### Exercise instructions
Every line with the word "truck" in it should be extracted from the data that follows.

##### Data section

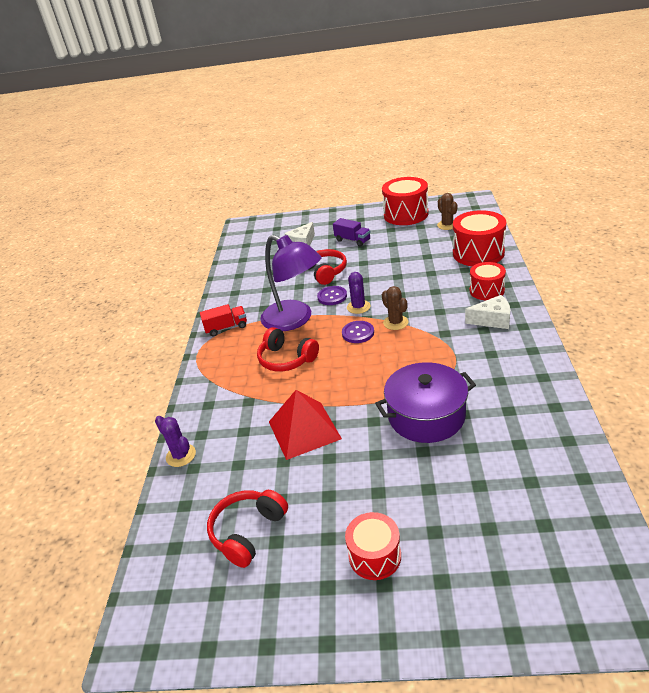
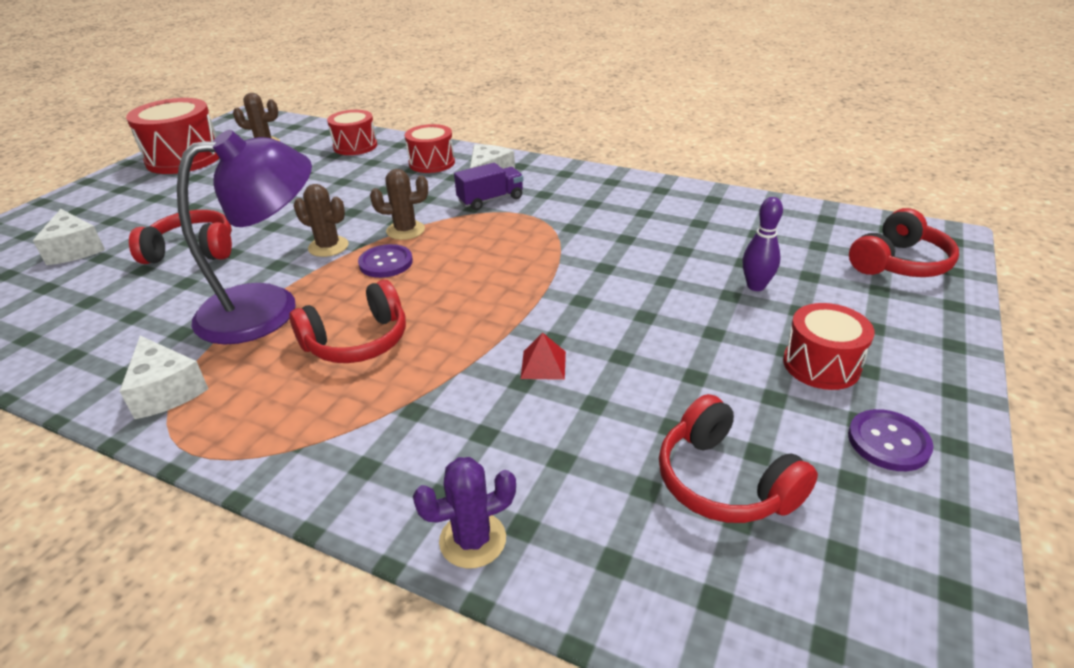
camera: 70 degrees left, 0 degrees up
(226, 328) = (166, 391): red truck -> white cheese
(304, 430) = (543, 364): red pyramid -> red pyramid, size x0.44
(332, 296) = (267, 260): purple button -> purple button (888, 442)
(352, 240) = (160, 208): purple truck -> purple truck (490, 200)
(358, 307) = (328, 247): purple cactus -> brown cactus
(426, 416) = (607, 261): purple pot -> none
(450, 499) = (756, 286): none -> purple bowling pin
(478, 253) = (355, 146): red drum -> red drum, size x0.62
(557, 586) = (899, 263): none -> red headphones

##########

### Reply
(226, 328) = (166, 391): red truck -> white cheese
(352, 240) = (160, 208): purple truck -> purple truck (490, 200)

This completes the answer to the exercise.